Write out, without any change, the lines in the material below that run from the line with "brown dice: [444,199,561,319]" through the line with "yellow tree: none = 0 -> [358,19,454,159] = 1", both included.

== Exercise data ==
┄┄┄┄┄┄
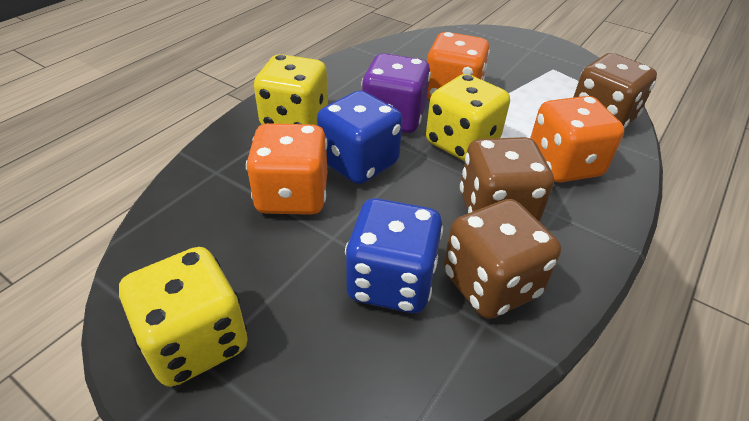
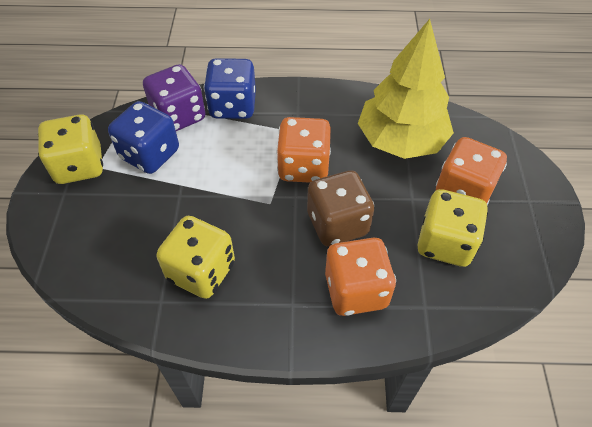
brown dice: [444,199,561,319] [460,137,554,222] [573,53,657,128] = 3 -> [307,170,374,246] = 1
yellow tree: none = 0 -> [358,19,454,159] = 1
┄┄┄┄┄┄
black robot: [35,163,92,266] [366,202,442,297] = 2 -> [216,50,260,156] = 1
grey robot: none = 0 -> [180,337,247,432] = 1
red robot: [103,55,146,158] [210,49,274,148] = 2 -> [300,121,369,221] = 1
┄┄┄┄┄┄
== Response ==
brown dice: [444,199,561,319] [460,137,554,222] [573,53,657,128] = 3 -> [307,170,374,246] = 1
yellow tree: none = 0 -> [358,19,454,159] = 1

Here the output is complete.